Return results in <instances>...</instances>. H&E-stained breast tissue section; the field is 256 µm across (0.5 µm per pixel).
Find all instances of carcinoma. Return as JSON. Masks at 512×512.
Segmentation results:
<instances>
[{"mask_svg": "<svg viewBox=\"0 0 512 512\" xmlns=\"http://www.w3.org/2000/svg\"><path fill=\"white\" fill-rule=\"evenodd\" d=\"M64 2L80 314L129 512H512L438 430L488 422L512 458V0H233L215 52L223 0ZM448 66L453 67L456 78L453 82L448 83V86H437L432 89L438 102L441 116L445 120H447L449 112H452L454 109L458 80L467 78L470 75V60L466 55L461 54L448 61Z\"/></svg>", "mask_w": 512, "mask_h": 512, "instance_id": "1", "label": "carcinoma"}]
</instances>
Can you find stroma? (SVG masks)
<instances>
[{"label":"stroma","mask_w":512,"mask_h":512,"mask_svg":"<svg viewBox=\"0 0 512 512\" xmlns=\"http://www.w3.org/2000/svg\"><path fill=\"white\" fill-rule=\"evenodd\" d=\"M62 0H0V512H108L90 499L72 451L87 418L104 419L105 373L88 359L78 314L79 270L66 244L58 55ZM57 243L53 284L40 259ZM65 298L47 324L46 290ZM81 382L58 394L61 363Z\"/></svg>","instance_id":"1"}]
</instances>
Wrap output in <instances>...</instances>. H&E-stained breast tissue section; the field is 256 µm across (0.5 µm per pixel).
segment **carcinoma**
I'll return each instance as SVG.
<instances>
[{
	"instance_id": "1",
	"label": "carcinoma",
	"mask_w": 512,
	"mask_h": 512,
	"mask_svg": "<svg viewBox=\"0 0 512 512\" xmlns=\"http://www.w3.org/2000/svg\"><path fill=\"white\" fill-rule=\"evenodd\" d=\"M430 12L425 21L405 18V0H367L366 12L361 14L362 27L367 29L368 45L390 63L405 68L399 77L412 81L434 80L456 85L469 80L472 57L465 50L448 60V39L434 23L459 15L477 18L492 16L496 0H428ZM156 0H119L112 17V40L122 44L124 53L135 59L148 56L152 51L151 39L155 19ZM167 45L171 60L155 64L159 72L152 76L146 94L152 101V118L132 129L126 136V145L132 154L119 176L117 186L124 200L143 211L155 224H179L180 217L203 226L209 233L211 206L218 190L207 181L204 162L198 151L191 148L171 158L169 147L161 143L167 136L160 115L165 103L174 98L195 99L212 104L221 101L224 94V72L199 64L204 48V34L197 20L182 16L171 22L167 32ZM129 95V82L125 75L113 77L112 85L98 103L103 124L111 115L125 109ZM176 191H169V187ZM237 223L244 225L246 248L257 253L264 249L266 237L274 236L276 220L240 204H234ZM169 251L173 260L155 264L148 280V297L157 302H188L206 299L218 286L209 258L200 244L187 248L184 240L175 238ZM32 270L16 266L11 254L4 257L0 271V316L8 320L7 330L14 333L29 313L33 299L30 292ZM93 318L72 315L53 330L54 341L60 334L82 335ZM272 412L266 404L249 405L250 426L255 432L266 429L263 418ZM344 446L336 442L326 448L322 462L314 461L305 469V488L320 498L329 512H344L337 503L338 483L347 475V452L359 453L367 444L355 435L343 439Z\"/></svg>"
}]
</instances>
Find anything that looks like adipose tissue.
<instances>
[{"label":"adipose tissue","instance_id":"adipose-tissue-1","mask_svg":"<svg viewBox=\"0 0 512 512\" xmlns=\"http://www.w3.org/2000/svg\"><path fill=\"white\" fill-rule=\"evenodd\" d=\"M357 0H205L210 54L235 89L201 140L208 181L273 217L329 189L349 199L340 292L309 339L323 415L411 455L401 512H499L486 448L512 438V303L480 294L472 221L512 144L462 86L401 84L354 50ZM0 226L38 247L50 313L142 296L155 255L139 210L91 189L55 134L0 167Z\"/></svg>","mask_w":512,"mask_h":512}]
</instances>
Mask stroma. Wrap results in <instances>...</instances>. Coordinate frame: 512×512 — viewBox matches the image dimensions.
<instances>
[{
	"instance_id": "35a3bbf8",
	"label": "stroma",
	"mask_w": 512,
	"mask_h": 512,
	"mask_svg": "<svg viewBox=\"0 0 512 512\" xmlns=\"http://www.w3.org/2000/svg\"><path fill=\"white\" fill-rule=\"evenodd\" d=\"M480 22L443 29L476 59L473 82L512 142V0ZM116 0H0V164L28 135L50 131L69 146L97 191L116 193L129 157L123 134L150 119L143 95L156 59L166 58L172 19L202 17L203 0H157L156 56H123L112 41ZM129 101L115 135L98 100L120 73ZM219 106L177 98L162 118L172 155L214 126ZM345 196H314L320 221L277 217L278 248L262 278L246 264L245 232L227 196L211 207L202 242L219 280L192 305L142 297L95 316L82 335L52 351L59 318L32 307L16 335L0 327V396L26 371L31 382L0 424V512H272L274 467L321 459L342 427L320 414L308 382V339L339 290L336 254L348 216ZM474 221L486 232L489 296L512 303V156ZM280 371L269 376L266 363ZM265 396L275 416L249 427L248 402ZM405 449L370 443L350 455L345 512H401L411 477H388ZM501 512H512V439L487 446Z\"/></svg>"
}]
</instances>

The problem: State the count of lines holding the string "across" in the listing above, and nothing else.

Exercise output: 2